◆ **WORK TO COMPLETE**
Copy the lines below verbatim, beginning with the line that includes "brown screwdriver [167,136,267,200]" and continuing to the end; leave out everything before it.

◆ **COLLECTED DATA**
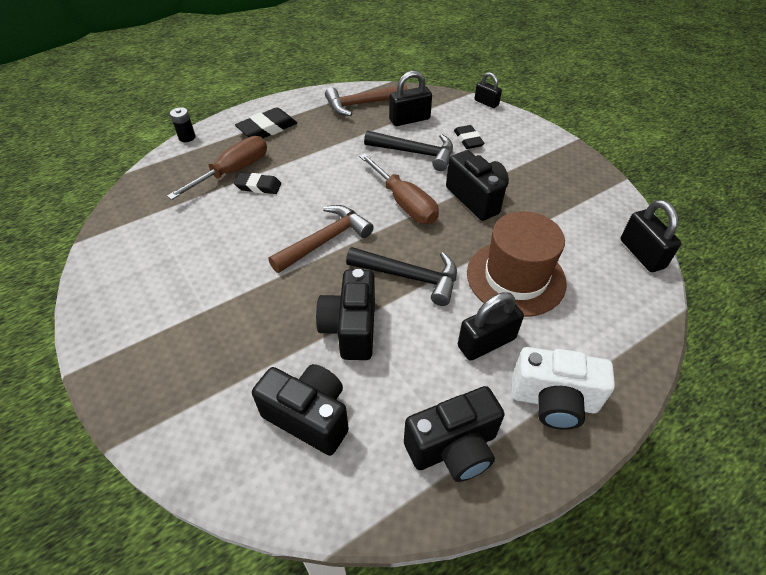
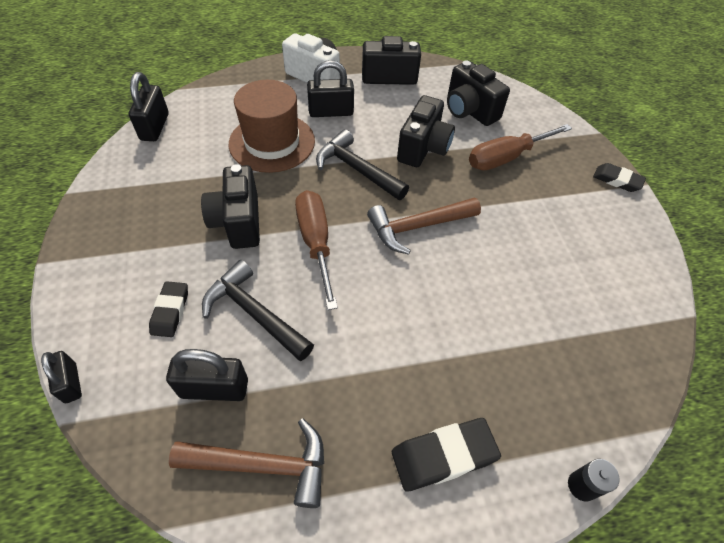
camera: 160 degrees left, 5 degrees up
brown screwdriver [167,136,267,200] -> brown screwdriver moved to [469,124,572,170]
black eraser [234,173,281,194] -> black eraser moved to [593,163,646,192]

◆ **EXERCISE OUTPUT**
brown screwdriver [167,136,267,200] -> brown screwdriver moved to [469,124,572,170]
black eraser [234,173,281,194] -> black eraser moved to [593,163,646,192]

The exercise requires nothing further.